• **Problem description**
Can you copy out the material below line for line, changing nothing?

*** Records to process ***

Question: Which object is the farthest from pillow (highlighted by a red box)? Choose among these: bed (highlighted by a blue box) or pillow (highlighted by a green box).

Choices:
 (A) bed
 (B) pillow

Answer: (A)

*** End of Records to process ***

• **Solution**
Question: Which object is the farthest from pillow (highlighted by a red box)? Choose among these: bed (highlighted by a blue box) or pillow (highlighted by a green box).

Choices:
 (A) bed
 (B) pillow

Answer: (A)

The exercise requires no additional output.